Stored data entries
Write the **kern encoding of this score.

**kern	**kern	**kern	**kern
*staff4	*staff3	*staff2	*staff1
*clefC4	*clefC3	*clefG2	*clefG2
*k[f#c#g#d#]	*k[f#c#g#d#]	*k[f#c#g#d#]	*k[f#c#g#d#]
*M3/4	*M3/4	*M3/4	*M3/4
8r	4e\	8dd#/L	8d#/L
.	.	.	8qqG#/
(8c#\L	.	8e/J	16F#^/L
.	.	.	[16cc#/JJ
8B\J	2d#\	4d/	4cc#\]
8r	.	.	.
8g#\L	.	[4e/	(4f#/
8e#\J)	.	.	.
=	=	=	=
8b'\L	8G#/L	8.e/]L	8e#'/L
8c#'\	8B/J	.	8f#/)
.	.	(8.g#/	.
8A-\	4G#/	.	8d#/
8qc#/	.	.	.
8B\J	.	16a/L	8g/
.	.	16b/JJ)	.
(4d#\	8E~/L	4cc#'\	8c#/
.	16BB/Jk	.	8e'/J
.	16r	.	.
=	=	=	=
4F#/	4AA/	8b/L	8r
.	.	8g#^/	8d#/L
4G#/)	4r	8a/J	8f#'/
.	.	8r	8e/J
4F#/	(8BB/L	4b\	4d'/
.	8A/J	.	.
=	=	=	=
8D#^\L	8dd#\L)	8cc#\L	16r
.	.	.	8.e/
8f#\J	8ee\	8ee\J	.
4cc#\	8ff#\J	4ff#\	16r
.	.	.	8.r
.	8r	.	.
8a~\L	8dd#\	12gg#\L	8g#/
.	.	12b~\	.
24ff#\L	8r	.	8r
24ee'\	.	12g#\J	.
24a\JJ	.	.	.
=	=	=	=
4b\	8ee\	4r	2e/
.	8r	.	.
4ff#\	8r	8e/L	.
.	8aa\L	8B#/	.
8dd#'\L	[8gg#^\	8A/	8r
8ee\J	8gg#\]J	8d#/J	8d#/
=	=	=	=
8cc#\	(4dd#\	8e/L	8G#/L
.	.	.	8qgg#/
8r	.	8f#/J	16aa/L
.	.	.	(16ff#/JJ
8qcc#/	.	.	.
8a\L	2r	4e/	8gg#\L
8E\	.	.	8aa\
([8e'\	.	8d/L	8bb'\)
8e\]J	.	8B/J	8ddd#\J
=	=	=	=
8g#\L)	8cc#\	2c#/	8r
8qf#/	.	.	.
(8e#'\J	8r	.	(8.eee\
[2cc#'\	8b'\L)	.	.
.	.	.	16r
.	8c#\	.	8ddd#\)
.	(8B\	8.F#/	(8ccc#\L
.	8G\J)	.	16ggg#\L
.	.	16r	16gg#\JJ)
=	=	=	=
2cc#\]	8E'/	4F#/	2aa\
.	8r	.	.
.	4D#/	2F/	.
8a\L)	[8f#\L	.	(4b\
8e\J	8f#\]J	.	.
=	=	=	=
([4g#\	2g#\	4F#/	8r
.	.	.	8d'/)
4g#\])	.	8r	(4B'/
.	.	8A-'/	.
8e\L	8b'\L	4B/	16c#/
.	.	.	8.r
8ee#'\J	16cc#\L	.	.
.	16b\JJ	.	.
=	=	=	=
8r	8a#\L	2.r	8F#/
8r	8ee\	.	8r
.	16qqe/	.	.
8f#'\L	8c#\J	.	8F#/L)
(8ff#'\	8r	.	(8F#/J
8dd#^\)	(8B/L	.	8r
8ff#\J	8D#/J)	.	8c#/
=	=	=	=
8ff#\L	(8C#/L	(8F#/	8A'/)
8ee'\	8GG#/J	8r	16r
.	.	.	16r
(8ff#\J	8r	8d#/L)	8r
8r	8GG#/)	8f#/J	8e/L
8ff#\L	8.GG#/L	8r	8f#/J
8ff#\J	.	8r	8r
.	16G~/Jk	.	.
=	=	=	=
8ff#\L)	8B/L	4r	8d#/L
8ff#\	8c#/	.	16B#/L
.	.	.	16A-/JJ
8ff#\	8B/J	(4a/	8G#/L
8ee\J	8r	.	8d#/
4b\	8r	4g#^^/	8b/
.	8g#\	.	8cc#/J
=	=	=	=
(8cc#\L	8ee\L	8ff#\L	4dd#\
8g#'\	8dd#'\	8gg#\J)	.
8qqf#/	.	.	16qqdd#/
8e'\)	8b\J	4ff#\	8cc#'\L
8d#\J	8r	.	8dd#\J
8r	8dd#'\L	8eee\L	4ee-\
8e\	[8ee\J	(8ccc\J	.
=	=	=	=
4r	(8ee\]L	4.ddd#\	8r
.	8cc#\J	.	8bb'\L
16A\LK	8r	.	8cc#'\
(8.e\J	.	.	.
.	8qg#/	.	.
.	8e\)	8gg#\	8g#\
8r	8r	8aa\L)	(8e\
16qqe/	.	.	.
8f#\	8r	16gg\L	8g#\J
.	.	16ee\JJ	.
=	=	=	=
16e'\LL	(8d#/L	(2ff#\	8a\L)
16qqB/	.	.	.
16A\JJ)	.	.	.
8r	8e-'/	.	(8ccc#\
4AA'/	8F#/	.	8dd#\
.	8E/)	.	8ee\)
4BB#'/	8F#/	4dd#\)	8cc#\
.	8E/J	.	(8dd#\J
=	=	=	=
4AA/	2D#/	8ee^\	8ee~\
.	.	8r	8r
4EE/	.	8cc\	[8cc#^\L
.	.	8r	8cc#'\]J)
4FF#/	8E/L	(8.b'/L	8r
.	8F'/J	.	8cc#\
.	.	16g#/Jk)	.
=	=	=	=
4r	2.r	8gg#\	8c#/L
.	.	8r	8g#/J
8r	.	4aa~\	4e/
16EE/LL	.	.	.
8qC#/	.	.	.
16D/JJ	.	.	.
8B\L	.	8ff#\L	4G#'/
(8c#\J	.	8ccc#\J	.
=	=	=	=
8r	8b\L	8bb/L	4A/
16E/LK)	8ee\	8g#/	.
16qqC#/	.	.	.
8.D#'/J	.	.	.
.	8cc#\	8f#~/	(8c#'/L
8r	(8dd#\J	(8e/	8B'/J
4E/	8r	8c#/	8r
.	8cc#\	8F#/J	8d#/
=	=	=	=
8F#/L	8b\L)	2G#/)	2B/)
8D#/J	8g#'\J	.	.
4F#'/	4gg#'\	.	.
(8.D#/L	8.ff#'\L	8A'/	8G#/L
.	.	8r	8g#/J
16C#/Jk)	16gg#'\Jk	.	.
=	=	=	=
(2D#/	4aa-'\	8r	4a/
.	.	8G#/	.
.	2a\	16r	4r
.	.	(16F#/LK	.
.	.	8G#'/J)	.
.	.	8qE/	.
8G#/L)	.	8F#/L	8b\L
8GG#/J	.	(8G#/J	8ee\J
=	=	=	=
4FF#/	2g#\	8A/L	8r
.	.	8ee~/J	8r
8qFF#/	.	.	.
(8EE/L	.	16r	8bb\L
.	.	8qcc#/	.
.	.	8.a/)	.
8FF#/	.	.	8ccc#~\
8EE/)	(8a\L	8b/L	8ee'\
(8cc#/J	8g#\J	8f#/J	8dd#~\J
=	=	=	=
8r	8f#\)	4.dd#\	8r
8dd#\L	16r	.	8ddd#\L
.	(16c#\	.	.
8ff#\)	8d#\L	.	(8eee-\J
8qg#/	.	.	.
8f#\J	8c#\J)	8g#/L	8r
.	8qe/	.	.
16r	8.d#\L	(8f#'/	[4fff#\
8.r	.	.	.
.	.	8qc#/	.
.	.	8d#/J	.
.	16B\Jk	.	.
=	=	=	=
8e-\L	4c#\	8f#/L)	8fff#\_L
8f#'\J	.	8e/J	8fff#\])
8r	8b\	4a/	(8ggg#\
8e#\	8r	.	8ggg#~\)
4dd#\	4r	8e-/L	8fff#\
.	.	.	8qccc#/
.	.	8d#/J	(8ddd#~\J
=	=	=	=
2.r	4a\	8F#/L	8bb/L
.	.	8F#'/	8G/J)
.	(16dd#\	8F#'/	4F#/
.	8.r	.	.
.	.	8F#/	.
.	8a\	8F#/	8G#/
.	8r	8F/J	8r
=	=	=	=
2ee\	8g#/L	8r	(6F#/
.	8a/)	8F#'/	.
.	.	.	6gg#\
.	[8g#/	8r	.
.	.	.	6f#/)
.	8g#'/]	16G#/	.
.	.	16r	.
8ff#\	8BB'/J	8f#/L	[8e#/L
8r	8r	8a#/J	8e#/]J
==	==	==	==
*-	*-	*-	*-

### TASK OBJECTIVE
Return each line above that contains the string "kern".

### SOLUTION FOR THIS EXERCISE
Write the **kern encoding of this score.
**kern	**kern	**kern	**kern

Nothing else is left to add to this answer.